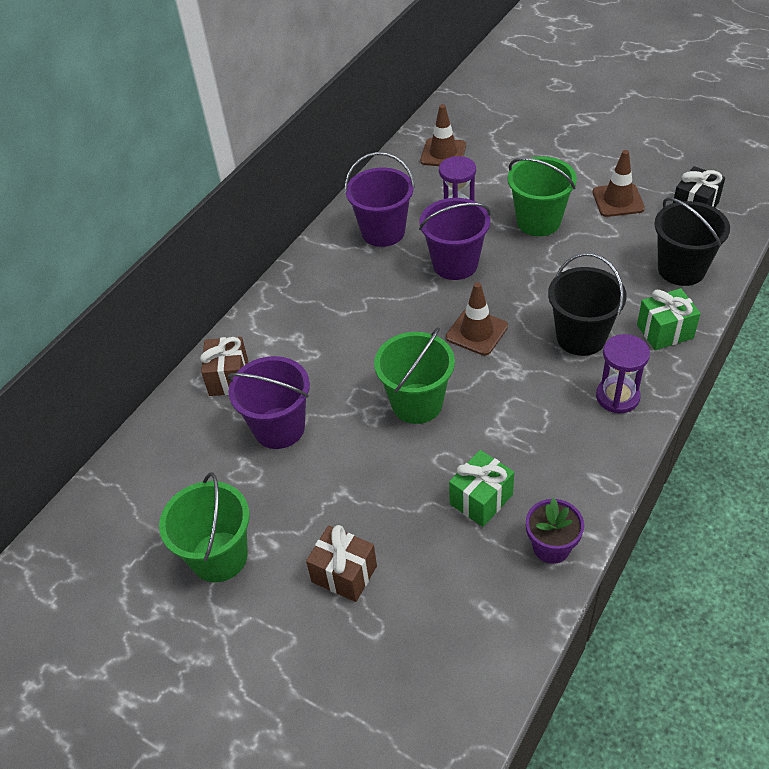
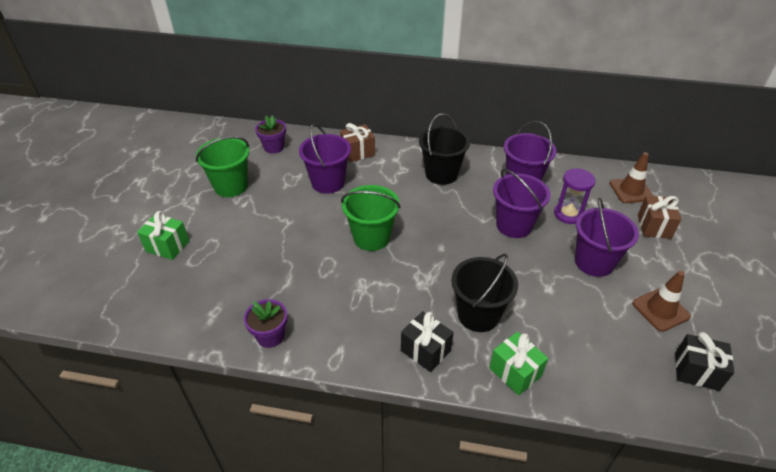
camera: 65 degrees right, 5 degrees down
(151, 482) = (274, 147): none -> purple flower pot
(344, 574) = (229, 238): brown gift -> brown gift (654, 226)
(477, 332) = (452, 252): brown traffic cone -> none
(481, 499) = (301, 289): green gift -> green gift (167, 246)
(538, 221) = (594, 262): green bucket -> purple bucket
(617, 397) = (425, 350): purple hourglass -> black gift
(681, 269) = (601, 373): black bucket -> black bucket (441, 174)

Your instructions
Nothing but the pictures is to be left out; repeat the data exactly.

Exercise solution
camera: 65 degrees right, 5 degrees down
(151, 482) = (274, 147): none -> purple flower pot
(344, 574) = (229, 238): brown gift -> brown gift (654, 226)
(477, 332) = (452, 252): brown traffic cone -> none
(481, 499) = (301, 289): green gift -> green gift (167, 246)
(538, 221) = (594, 262): green bucket -> purple bucket
(617, 397) = (425, 350): purple hourglass -> black gift
(681, 269) = (601, 373): black bucket -> black bucket (441, 174)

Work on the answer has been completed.